> [WHAT TO DO] Omitting all images, output the entries that follow exactly as written.

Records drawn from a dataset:
----

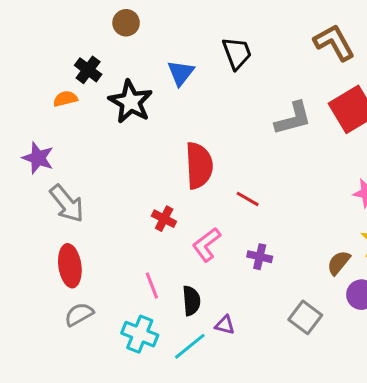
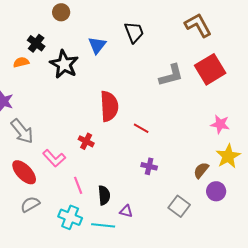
pink L-shape: (207, 244) -> (54, 158), moved, turned -95
red ellipse: (70, 266) -> (24, 172), turned -36
cyan line: (190, 346) -> (103, 225), turned 45

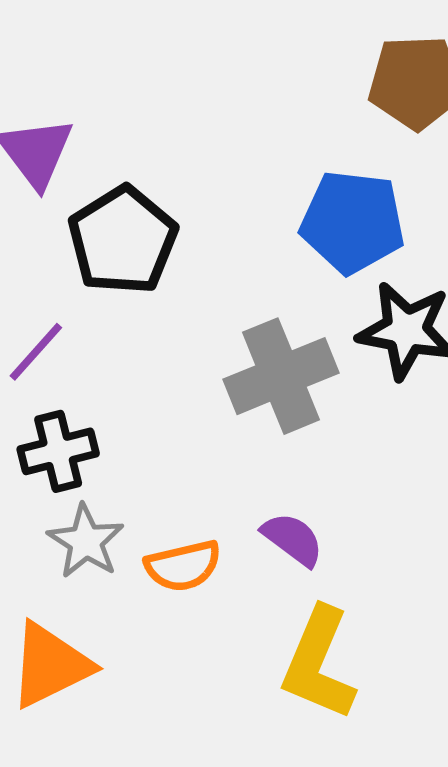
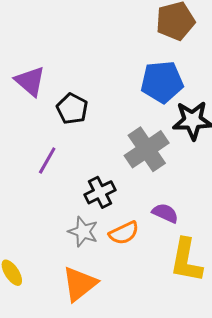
black pentagon: (123, 240) -> (72, 109), size x0.7
black cross: (58, 451) -> (100, 192), moved

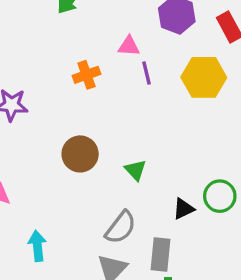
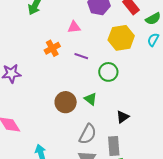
purple line: (147, 73) -> (81, 56), moved, turned -48
brown circle: (80, 154) -> (66, 102), moved
green circle: (220, 196) -> (108, 72), moved

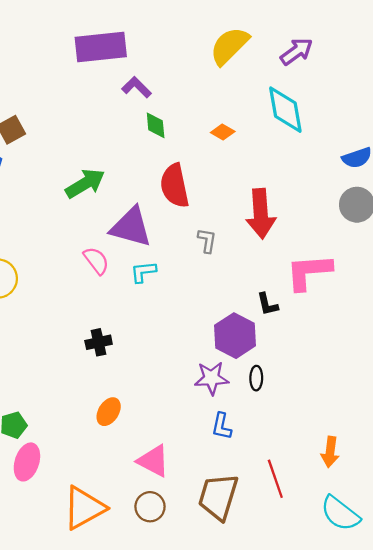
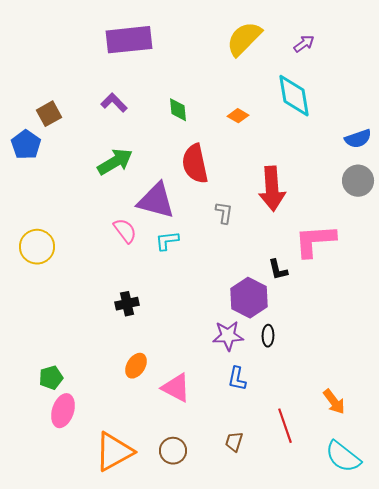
purple arrow: (297, 51) -> (304, 44), size x0.7
purple L-shape: (137, 87) -> (114, 103), moved
orange arrow: (330, 452) -> (334, 402), turned -44
pink triangle: (153, 461) -> (176, 388), moved
brown trapezoid: (218, 497) -> (234, 442), size x0.5

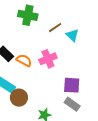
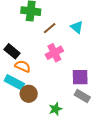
brown line: (55, 28) -> (50, 28), moved
orange semicircle: (24, 60) -> (23, 66), moved

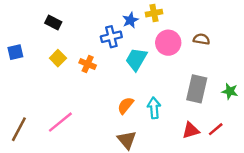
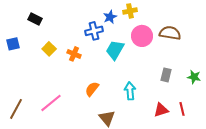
black rectangle: (53, 23) -> (35, 19), moved
brown semicircle: (201, 39) -> (170, 33), size x1.5
gray rectangle: (197, 89) -> (166, 75), size x0.6
orange semicircle: (126, 105) -> (92, 89), moved
red line: (216, 129) -> (182, 109), turned -64

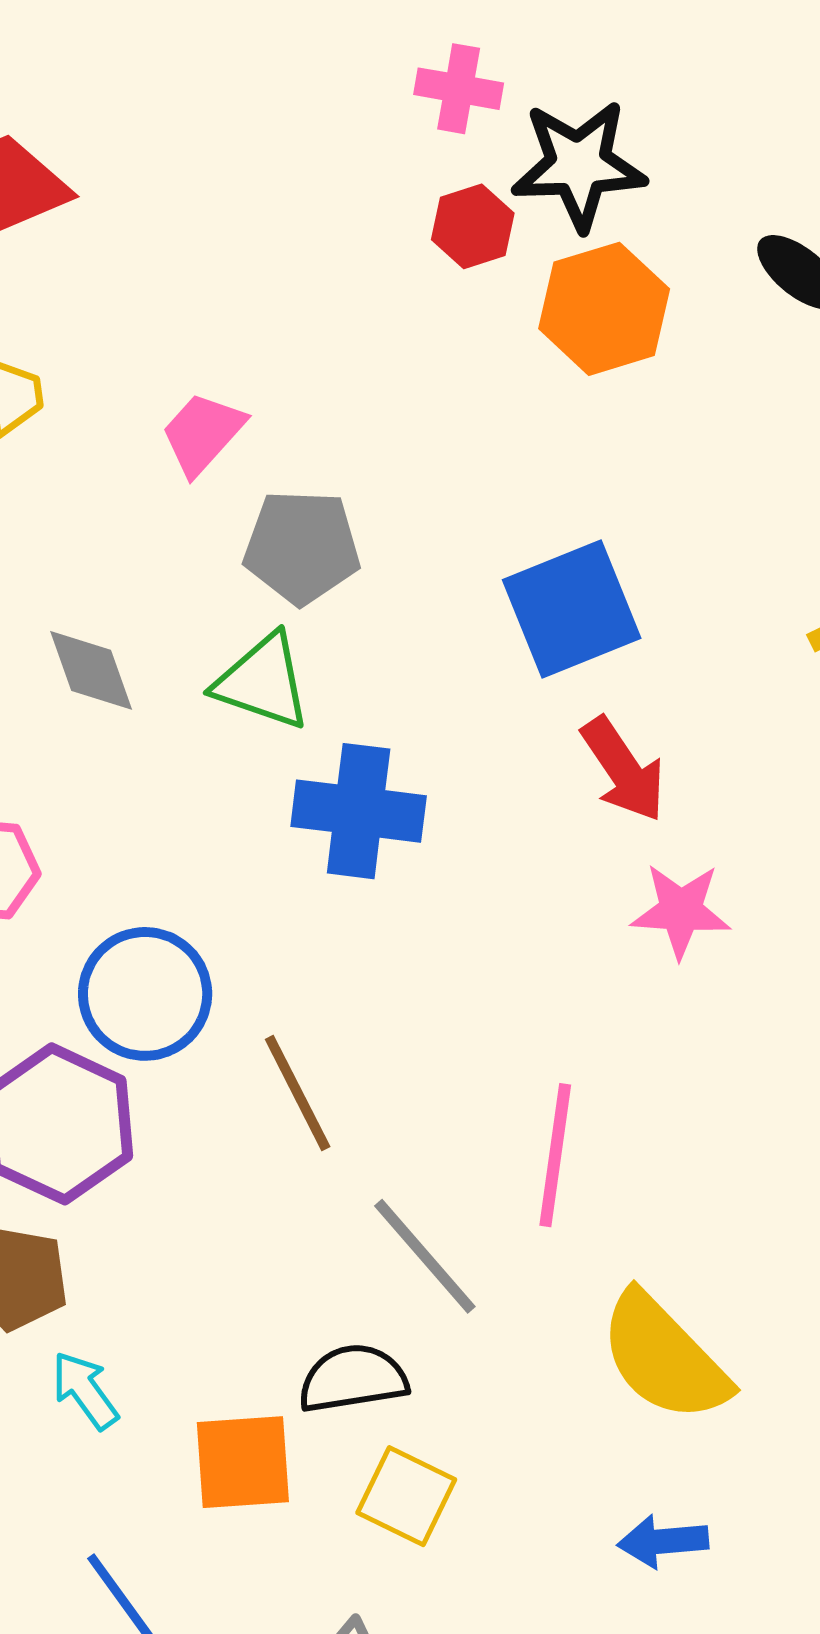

----

> [ANSWER BOX]
pink L-shape: (207, 244) -> (54, 158), moved, turned -95
red ellipse: (70, 266) -> (24, 172), turned -36
cyan line: (190, 346) -> (103, 225), turned 45

black pentagon: (123, 240) -> (72, 109), size x0.7
black cross: (58, 451) -> (100, 192), moved

purple line: (147, 73) -> (81, 56), moved, turned -48
brown circle: (80, 154) -> (66, 102), moved
green circle: (220, 196) -> (108, 72), moved

purple arrow: (297, 51) -> (304, 44), size x0.7
purple L-shape: (137, 87) -> (114, 103), moved
orange arrow: (330, 452) -> (334, 402), turned -44
pink triangle: (153, 461) -> (176, 388), moved
brown trapezoid: (218, 497) -> (234, 442), size x0.5

brown line: (55, 28) -> (50, 28), moved
orange semicircle: (24, 60) -> (23, 66), moved

black rectangle: (53, 23) -> (35, 19), moved
brown semicircle: (201, 39) -> (170, 33), size x1.5
gray rectangle: (197, 89) -> (166, 75), size x0.6
orange semicircle: (126, 105) -> (92, 89), moved
red line: (216, 129) -> (182, 109), turned -64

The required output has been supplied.